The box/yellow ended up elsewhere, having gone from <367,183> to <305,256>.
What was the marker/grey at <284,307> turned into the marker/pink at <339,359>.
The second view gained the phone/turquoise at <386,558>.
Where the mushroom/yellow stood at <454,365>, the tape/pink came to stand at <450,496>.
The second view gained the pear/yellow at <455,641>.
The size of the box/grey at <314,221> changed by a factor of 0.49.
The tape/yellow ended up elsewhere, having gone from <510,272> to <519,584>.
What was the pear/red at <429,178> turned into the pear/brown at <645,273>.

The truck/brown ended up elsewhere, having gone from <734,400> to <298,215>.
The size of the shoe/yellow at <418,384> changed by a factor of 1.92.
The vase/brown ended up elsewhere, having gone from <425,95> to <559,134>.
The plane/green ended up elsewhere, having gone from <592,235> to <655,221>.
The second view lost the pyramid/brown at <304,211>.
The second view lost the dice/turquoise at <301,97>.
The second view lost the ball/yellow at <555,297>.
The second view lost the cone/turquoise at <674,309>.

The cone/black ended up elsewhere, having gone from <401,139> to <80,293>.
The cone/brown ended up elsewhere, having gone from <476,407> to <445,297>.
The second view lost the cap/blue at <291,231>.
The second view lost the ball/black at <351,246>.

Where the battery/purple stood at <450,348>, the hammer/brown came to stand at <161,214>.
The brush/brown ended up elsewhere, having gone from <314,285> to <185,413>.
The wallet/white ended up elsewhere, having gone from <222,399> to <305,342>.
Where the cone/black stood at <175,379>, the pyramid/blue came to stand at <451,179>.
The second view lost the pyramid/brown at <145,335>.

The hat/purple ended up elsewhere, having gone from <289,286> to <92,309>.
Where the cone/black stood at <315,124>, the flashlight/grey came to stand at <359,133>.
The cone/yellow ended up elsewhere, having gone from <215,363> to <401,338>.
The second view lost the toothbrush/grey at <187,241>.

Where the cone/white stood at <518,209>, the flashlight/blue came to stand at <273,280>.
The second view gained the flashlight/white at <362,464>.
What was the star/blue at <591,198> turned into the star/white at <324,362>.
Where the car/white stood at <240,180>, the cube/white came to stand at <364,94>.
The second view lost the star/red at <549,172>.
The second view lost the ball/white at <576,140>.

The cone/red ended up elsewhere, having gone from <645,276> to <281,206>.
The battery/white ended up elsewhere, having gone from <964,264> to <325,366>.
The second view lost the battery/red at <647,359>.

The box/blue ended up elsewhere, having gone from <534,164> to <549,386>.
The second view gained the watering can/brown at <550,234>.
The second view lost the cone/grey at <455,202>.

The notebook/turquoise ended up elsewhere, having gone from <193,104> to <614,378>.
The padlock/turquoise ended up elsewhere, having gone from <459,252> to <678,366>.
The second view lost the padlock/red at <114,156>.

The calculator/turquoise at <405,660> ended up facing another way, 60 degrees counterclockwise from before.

#### [Task to carry out]
Retype each line of the listing exactly as it was given above.

#### [Output for this exercise]
The box/yellow ended up elsewhere, having gone from <367,183> to <305,256>.
What was the marker/grey at <284,307> turned into the marker/pink at <339,359>.
The second view gained the phone/turquoise at <386,558>.
Where the mushroom/yellow stood at <454,365>, the tape/pink came to stand at <450,496>.
The second view gained the pear/yellow at <455,641>.
The size of the box/grey at <314,221> changed by a factor of 0.49.
The tape/yellow ended up elsewhere, having gone from <510,272> to <519,584>.
What was the pear/red at <429,178> turned into the pear/brown at <645,273>.

The truck/brown ended up elsewhere, having gone from <734,400> to <298,215>.
The size of the shoe/yellow at <418,384> changed by a factor of 1.92.
The vase/brown ended up elsewhere, having gone from <425,95> to <559,134>.
The plane/green ended up elsewhere, having gone from <592,235> to <655,221>.
The second view lost the pyramid/brown at <304,211>.
The second view lost the dice/turquoise at <301,97>.
The second view lost the ball/yellow at <555,297>.
The second view lost the cone/turquoise at <674,309>.

The cone/black ended up elsewhere, having gone from <401,139> to <80,293>.
The cone/brown ended up elsewhere, having gone from <476,407> to <445,297>.
The second view lost the cap/blue at <291,231>.
The second view lost the ball/black at <351,246>.

Where the battery/purple stood at <450,348>, the hammer/brown came to stand at <161,214>.
The brush/brown ended up elsewhere, having gone from <314,285> to <185,413>.
The wallet/white ended up elsewhere, having gone from <222,399> to <305,342>.
Where the cone/black stood at <175,379>, the pyramid/blue came to stand at <451,179>.
The second view lost the pyramid/brown at <145,335>.

The hat/purple ended up elsewhere, having gone from <289,286> to <92,309>.
Where the cone/black stood at <315,124>, the flashlight/grey came to stand at <359,133>.
The cone/yellow ended up elsewhere, having gone from <215,363> to <401,338>.
The second view lost the toothbrush/grey at <187,241>.

Where the cone/white stood at <518,209>, the flashlight/blue came to stand at <273,280>.
The second view gained the flashlight/white at <362,464>.
What was the star/blue at <591,198> turned into the star/white at <324,362>.
Where the car/white stood at <240,180>, the cube/white came to stand at <364,94>.
The second view lost the star/red at <549,172>.
The second view lost the ball/white at <576,140>.

The cone/red ended up elsewhere, having gone from <645,276> to <281,206>.
The battery/white ended up elsewhere, having gone from <964,264> to <325,366>.
The second view lost the battery/red at <647,359>.

The box/blue ended up elsewhere, having gone from <534,164> to <549,386>.
The second view gained the watering can/brown at <550,234>.
The second view lost the cone/grey at <455,202>.

The notebook/turquoise ended up elsewhere, having gone from <193,104> to <614,378>.
The padlock/turquoise ended up elsewhere, having gone from <459,252> to <678,366>.
The second view lost the padlock/red at <114,156>.

The calculator/turquoise at <405,660> ended up facing another way, 60 degrees counterclockwise from before.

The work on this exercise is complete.